Data items:
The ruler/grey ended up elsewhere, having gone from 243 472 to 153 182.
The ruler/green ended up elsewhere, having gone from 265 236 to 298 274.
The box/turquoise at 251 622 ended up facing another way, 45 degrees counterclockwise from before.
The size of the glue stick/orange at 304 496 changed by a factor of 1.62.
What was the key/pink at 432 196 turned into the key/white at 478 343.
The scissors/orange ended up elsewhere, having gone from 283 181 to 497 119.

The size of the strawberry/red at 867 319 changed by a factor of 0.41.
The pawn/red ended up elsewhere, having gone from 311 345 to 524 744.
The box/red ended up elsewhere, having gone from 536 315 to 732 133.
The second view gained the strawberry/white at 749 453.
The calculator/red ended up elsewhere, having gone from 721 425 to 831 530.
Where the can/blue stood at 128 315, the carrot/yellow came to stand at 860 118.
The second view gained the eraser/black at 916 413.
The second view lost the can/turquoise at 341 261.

What is required
In the entries above, find the line with "The box/turquoise at", then retype it and every line after it exactly.

Output of the exercise
The box/turquoise at 251 622 ended up facing another way, 45 degrees counterclockwise from before.
The size of the glue stick/orange at 304 496 changed by a factor of 1.62.
What was the key/pink at 432 196 turned into the key/white at 478 343.
The scissors/orange ended up elsewhere, having gone from 283 181 to 497 119.

The size of the strawberry/red at 867 319 changed by a factor of 0.41.
The pawn/red ended up elsewhere, having gone from 311 345 to 524 744.
The box/red ended up elsewhere, having gone from 536 315 to 732 133.
The second view gained the strawberry/white at 749 453.
The calculator/red ended up elsewhere, having gone from 721 425 to 831 530.
Where the can/blue stood at 128 315, the carrot/yellow came to stand at 860 118.
The second view gained the eraser/black at 916 413.
The second view lost the can/turquoise at 341 261.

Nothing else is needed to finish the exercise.